## [TASK STATEMENT]
Give an exact copy of every entry.

## [TASK INPUTS]
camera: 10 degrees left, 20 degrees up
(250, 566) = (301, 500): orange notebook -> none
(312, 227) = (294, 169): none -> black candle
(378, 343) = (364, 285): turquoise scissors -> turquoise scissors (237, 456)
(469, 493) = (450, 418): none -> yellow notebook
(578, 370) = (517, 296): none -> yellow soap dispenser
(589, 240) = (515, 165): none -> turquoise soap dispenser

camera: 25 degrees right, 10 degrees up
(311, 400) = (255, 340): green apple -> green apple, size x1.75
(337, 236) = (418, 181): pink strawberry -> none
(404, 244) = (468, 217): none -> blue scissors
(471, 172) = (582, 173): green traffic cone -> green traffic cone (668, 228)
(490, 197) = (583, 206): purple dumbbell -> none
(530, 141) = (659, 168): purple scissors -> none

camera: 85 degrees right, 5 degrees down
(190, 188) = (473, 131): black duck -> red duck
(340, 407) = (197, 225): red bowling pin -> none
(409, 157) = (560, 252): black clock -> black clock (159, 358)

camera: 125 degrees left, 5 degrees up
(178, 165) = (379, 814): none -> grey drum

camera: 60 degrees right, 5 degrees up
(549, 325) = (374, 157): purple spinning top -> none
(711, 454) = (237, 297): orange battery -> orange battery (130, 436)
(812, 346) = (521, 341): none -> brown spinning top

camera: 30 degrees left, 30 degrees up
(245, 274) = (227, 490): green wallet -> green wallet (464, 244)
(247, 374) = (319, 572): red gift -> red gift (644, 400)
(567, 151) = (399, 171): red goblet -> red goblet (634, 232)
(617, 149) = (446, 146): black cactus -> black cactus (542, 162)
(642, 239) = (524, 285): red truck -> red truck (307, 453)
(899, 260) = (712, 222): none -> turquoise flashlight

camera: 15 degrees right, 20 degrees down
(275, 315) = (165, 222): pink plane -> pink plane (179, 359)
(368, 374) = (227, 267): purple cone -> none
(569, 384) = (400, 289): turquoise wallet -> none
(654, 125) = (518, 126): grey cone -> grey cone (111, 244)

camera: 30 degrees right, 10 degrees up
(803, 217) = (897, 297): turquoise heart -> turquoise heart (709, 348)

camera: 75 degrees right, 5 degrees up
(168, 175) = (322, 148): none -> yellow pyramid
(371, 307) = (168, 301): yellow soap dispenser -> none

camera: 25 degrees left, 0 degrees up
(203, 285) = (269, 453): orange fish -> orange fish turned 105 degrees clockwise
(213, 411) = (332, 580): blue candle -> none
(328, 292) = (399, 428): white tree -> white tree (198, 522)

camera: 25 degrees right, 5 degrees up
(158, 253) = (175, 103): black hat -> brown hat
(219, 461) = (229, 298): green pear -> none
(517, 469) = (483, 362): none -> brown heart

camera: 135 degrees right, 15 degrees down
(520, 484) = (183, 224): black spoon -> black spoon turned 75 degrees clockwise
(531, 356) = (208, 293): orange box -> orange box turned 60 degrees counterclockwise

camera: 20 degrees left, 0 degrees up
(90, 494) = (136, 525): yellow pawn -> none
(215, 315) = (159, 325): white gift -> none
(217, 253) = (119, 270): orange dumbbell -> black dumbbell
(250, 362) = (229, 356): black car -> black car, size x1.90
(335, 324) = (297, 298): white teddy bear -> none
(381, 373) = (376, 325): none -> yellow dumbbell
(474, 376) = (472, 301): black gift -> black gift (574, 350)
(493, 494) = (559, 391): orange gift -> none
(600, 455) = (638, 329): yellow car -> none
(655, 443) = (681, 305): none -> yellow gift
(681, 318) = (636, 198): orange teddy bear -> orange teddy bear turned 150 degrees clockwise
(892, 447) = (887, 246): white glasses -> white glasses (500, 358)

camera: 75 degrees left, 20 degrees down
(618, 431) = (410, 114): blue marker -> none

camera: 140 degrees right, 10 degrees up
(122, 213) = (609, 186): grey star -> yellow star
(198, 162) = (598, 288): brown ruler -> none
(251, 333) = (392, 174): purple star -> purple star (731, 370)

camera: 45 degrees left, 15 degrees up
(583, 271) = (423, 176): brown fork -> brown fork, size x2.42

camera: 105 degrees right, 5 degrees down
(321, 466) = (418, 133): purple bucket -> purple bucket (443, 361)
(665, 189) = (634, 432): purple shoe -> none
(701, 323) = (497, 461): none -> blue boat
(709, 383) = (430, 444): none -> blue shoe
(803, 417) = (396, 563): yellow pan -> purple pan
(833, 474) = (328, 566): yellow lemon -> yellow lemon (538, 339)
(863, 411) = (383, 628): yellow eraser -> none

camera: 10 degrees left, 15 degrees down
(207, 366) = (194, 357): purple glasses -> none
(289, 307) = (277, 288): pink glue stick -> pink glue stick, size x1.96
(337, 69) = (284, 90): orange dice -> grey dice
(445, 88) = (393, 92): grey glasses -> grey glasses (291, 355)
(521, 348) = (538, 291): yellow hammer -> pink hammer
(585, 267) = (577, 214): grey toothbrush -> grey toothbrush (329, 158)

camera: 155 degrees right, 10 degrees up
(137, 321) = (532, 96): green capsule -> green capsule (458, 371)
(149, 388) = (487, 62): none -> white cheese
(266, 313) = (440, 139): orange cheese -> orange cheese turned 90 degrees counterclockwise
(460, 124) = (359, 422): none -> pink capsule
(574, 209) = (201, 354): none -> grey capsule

## [SOLUTION]
camera: 10 degrees left, 20 degrees up
(250, 566) = (301, 500): orange notebook -> none
(312, 227) = (294, 169): none -> black candle
(378, 343) = (364, 285): turquoise scissors -> turquoise scissors (237, 456)
(469, 493) = (450, 418): none -> yellow notebook
(578, 370) = (517, 296): none -> yellow soap dispenser
(589, 240) = (515, 165): none -> turquoise soap dispenser

camera: 25 degrees right, 10 degrees up
(311, 400) = (255, 340): green apple -> green apple, size x1.75
(337, 236) = (418, 181): pink strawberry -> none
(404, 244) = (468, 217): none -> blue scissors
(471, 172) = (582, 173): green traffic cone -> green traffic cone (668, 228)
(490, 197) = (583, 206): purple dumbbell -> none
(530, 141) = (659, 168): purple scissors -> none

camera: 85 degrees right, 5 degrees down
(190, 188) = (473, 131): black duck -> red duck
(340, 407) = (197, 225): red bowling pin -> none
(409, 157) = (560, 252): black clock -> black clock (159, 358)

camera: 125 degrees left, 5 degrees up
(178, 165) = (379, 814): none -> grey drum

camera: 60 degrees right, 5 degrees up
(549, 325) = (374, 157): purple spinning top -> none
(711, 454) = (237, 297): orange battery -> orange battery (130, 436)
(812, 346) = (521, 341): none -> brown spinning top

camera: 30 degrees left, 30 degrees up
(245, 274) = (227, 490): green wallet -> green wallet (464, 244)
(247, 374) = (319, 572): red gift -> red gift (644, 400)
(567, 151) = (399, 171): red goblet -> red goblet (634, 232)
(617, 149) = (446, 146): black cactus -> black cactus (542, 162)
(642, 239) = (524, 285): red truck -> red truck (307, 453)
(899, 260) = (712, 222): none -> turquoise flashlight

camera: 15 degrees right, 20 degrees down
(275, 315) = (165, 222): pink plane -> pink plane (179, 359)
(368, 374) = (227, 267): purple cone -> none
(569, 384) = (400, 289): turquoise wallet -> none
(654, 125) = (518, 126): grey cone -> grey cone (111, 244)

camera: 30 degrees right, 10 degrees up
(803, 217) = (897, 297): turquoise heart -> turquoise heart (709, 348)

camera: 75 degrees right, 5 degrees up
(168, 175) = (322, 148): none -> yellow pyramid
(371, 307) = (168, 301): yellow soap dispenser -> none

camera: 25 degrees left, 0 degrees up
(203, 285) = (269, 453): orange fish -> orange fish turned 105 degrees clockwise
(213, 411) = (332, 580): blue candle -> none
(328, 292) = (399, 428): white tree -> white tree (198, 522)

camera: 25 degrees right, 5 degrees up
(158, 253) = (175, 103): black hat -> brown hat
(219, 461) = (229, 298): green pear -> none
(517, 469) = (483, 362): none -> brown heart

camera: 135 degrees right, 15 degrees down
(520, 484) = (183, 224): black spoon -> black spoon turned 75 degrees clockwise
(531, 356) = (208, 293): orange box -> orange box turned 60 degrees counterclockwise

camera: 20 degrees left, 0 degrees up
(90, 494) = (136, 525): yellow pawn -> none
(215, 315) = (159, 325): white gift -> none
(217, 253) = (119, 270): orange dumbbell -> black dumbbell
(250, 362) = (229, 356): black car -> black car, size x1.90
(335, 324) = (297, 298): white teddy bear -> none
(381, 373) = (376, 325): none -> yellow dumbbell
(474, 376) = (472, 301): black gift -> black gift (574, 350)
(493, 494) = (559, 391): orange gift -> none
(600, 455) = (638, 329): yellow car -> none
(655, 443) = (681, 305): none -> yellow gift
(681, 318) = (636, 198): orange teddy bear -> orange teddy bear turned 150 degrees clockwise
(892, 447) = (887, 246): white glasses -> white glasses (500, 358)

camera: 75 degrees left, 20 degrees down
(618, 431) = (410, 114): blue marker -> none

camera: 140 degrees right, 10 degrees up
(122, 213) = (609, 186): grey star -> yellow star
(198, 162) = (598, 288): brown ruler -> none
(251, 333) = (392, 174): purple star -> purple star (731, 370)

camera: 45 degrees left, 15 degrees up
(583, 271) = (423, 176): brown fork -> brown fork, size x2.42

camera: 105 degrees right, 5 degrees down
(321, 466) = (418, 133): purple bucket -> purple bucket (443, 361)
(665, 189) = (634, 432): purple shoe -> none
(701, 323) = (497, 461): none -> blue boat
(709, 383) = (430, 444): none -> blue shoe
(803, 417) = (396, 563): yellow pan -> purple pan
(833, 474) = (328, 566): yellow lemon -> yellow lemon (538, 339)
(863, 411) = (383, 628): yellow eraser -> none

camera: 10 degrees left, 15 degrees down
(207, 366) = (194, 357): purple glasses -> none
(289, 307) = (277, 288): pink glue stick -> pink glue stick, size x1.96
(337, 69) = (284, 90): orange dice -> grey dice
(445, 88) = (393, 92): grey glasses -> grey glasses (291, 355)
(521, 348) = (538, 291): yellow hammer -> pink hammer
(585, 267) = (577, 214): grey toothbrush -> grey toothbrush (329, 158)

camera: 155 degrees right, 10 degrees up
(137, 321) = (532, 96): green capsule -> green capsule (458, 371)
(149, 388) = (487, 62): none -> white cheese
(266, 313) = (440, 139): orange cheese -> orange cheese turned 90 degrees counterclockwise
(460, 124) = (359, 422): none -> pink capsule
(574, 209) = (201, 354): none -> grey capsule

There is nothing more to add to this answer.